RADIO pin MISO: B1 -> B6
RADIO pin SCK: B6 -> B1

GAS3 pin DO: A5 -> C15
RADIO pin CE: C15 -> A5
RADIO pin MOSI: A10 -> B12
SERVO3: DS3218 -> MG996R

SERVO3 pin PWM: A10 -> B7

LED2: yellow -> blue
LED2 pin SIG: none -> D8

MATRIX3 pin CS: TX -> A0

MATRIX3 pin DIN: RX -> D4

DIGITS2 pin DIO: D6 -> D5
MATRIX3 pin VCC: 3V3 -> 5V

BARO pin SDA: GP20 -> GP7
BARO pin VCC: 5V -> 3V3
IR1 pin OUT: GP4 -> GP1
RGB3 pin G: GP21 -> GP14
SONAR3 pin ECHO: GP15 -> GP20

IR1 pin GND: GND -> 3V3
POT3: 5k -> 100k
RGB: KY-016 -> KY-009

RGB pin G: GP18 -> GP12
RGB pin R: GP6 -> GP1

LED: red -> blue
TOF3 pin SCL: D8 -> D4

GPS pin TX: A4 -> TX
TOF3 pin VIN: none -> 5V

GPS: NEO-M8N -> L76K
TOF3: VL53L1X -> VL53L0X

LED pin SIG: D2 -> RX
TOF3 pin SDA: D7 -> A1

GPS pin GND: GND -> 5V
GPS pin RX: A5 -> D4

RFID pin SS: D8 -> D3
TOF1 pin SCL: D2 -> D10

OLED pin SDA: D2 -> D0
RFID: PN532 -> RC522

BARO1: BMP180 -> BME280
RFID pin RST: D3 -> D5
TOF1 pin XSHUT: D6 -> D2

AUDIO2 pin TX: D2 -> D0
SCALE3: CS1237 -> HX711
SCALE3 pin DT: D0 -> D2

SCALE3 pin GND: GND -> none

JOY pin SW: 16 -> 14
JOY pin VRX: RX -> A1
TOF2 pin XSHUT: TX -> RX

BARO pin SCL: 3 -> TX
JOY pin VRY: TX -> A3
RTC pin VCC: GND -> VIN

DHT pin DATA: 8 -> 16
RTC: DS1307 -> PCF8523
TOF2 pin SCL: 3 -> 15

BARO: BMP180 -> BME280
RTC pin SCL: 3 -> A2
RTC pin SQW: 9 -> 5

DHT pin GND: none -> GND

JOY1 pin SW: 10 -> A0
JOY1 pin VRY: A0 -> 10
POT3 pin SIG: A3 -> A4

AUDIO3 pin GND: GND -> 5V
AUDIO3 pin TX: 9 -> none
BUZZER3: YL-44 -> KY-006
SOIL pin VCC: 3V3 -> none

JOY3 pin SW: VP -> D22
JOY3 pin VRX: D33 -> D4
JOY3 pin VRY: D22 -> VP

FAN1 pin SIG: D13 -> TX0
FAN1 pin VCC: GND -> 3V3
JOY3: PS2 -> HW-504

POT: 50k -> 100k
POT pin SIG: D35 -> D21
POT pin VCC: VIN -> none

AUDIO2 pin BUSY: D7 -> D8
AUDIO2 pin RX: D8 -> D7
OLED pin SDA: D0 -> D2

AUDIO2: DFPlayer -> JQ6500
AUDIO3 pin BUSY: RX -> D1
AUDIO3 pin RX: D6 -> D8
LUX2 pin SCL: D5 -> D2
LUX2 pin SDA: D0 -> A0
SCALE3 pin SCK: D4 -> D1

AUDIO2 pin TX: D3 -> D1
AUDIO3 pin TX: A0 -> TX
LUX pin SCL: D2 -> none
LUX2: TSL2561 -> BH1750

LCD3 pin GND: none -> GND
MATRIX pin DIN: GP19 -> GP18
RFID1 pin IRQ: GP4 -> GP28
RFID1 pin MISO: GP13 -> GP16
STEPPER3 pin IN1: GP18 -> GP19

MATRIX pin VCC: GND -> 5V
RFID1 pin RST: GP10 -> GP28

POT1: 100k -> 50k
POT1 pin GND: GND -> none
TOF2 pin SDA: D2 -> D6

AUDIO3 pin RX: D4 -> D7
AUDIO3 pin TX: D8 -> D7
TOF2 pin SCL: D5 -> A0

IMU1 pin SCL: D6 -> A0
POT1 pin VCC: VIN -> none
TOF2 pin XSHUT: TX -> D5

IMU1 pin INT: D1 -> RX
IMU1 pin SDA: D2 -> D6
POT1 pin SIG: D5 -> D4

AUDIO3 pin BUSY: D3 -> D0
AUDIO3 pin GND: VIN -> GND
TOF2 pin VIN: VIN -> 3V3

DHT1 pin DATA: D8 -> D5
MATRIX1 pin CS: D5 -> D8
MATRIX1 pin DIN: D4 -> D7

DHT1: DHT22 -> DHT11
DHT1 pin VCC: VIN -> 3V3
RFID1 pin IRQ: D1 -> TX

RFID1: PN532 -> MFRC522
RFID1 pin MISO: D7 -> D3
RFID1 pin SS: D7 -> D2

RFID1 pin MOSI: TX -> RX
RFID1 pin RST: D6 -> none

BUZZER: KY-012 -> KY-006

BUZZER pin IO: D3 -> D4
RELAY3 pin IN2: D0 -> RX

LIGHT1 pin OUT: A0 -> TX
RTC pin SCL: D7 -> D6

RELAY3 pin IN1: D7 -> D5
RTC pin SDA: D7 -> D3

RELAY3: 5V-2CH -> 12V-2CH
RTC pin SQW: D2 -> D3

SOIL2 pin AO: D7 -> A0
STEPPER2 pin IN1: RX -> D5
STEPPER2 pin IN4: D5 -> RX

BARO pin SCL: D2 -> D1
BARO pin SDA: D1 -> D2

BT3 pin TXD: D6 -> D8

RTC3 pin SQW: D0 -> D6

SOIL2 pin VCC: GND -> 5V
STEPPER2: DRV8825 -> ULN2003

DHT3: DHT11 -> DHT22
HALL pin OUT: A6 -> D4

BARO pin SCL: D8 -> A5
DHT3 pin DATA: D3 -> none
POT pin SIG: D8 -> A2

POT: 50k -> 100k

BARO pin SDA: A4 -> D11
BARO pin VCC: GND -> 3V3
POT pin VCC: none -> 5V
________________________
### WHAT YOU ARE ASKED TO DO
Every line holding the word "MOSI" should be copied out of the records above.

### SOLUTION TO THE EXERCISE
RADIO pin MOSI: A10 -> B12
RFID1 pin MOSI: TX -> RX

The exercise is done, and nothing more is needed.